**Task objective**
The listing below holds a line with "The second view lost the hardcover/royal" and a line with "The second view gained the pillar candle/royal". Reproduce those two lines exactly, plus everything between them.
-*-
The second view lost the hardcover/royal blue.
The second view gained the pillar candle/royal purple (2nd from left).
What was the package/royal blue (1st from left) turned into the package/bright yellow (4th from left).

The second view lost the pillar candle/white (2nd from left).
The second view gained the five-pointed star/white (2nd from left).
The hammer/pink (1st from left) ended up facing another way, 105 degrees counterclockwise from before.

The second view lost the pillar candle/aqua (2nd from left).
-*-
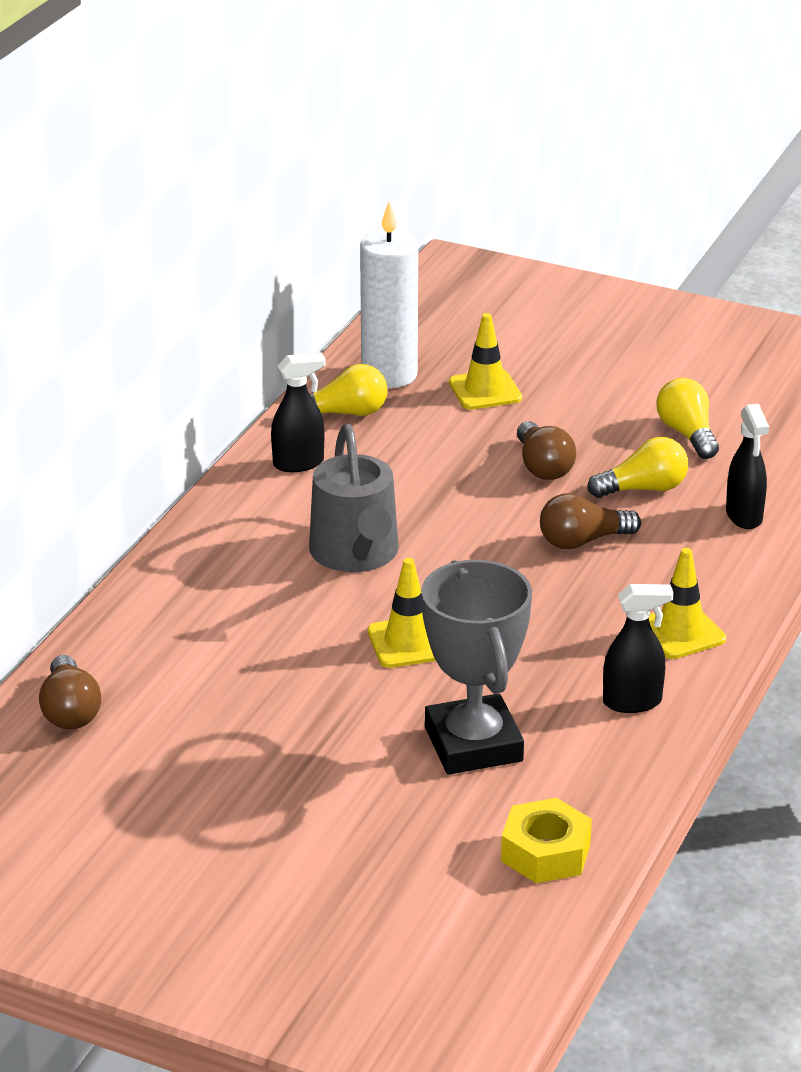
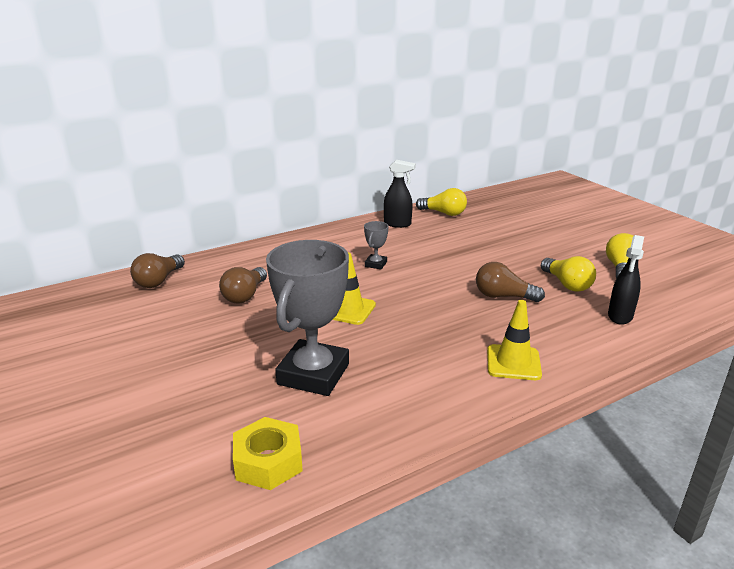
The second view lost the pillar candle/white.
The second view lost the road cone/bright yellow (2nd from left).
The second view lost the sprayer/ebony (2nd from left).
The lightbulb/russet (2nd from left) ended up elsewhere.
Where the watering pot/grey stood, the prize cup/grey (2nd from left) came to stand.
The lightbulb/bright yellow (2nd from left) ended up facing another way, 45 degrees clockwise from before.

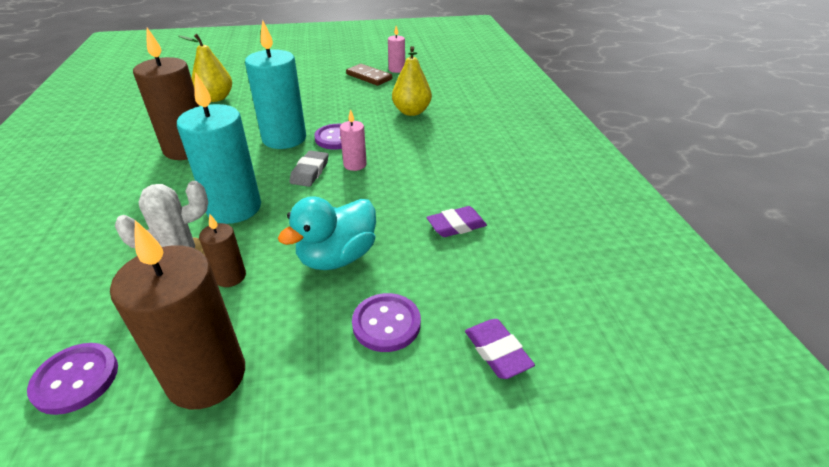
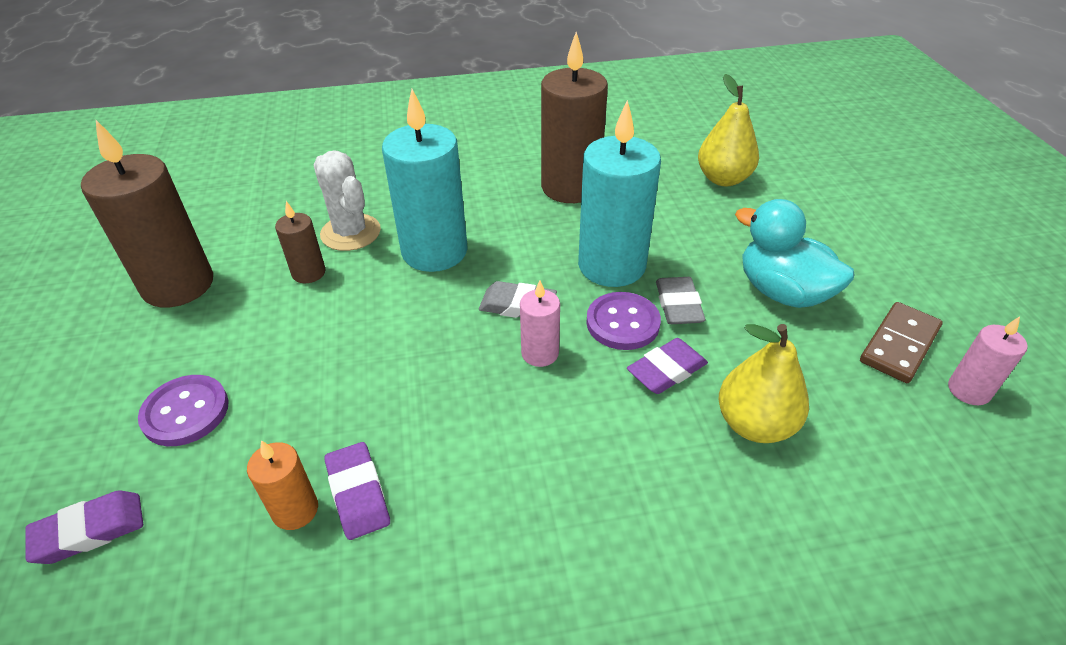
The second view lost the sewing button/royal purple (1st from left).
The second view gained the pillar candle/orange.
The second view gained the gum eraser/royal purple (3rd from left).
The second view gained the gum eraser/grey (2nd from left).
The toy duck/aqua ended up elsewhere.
-*-
**Answer for the task**
The second view lost the hardcover/royal blue.
The second view gained the pillar candle/royal purple (2nd from left).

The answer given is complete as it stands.